> _Stored data_
-*-
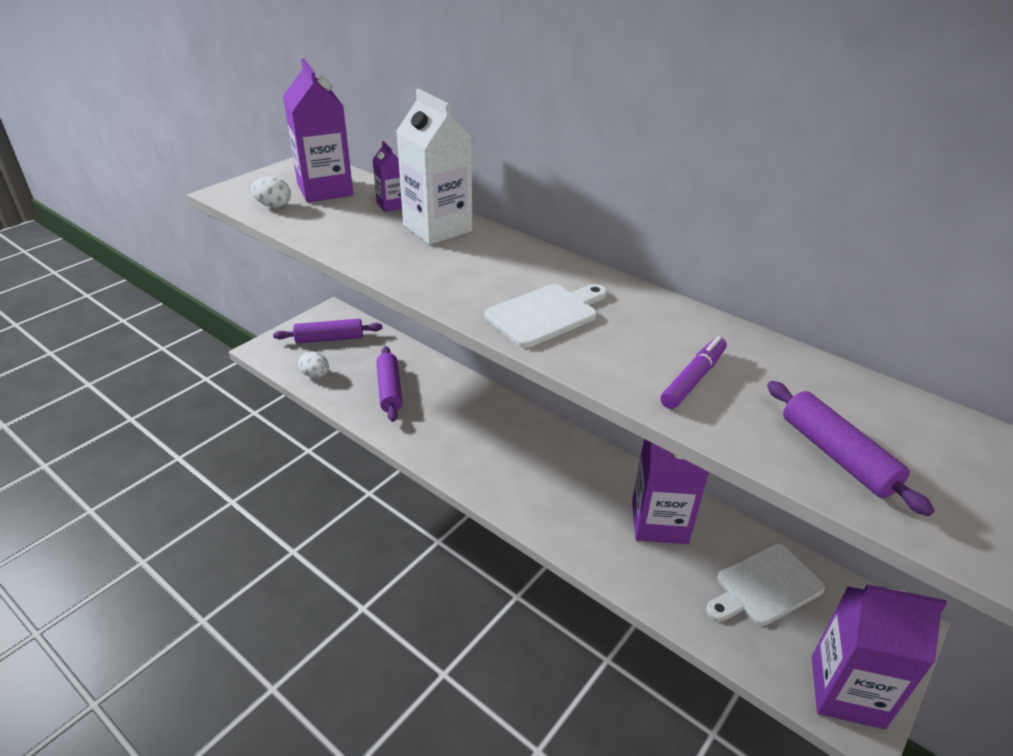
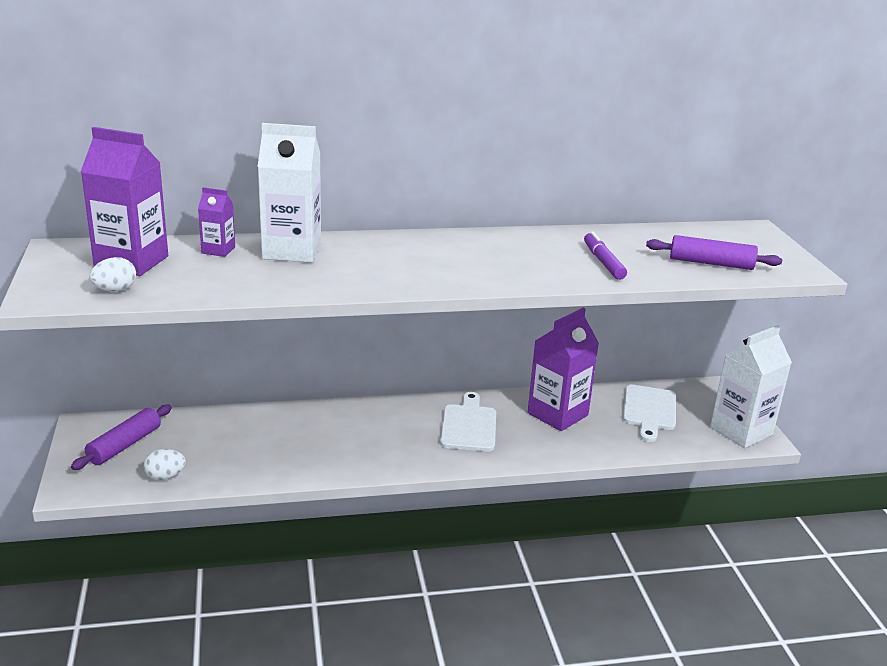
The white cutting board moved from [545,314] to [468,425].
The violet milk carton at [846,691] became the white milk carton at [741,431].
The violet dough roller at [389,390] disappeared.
-*-
> _What is expected_
Your answer should be a number only: the count of lines above in which the string "white" appears.

> _Task result_
2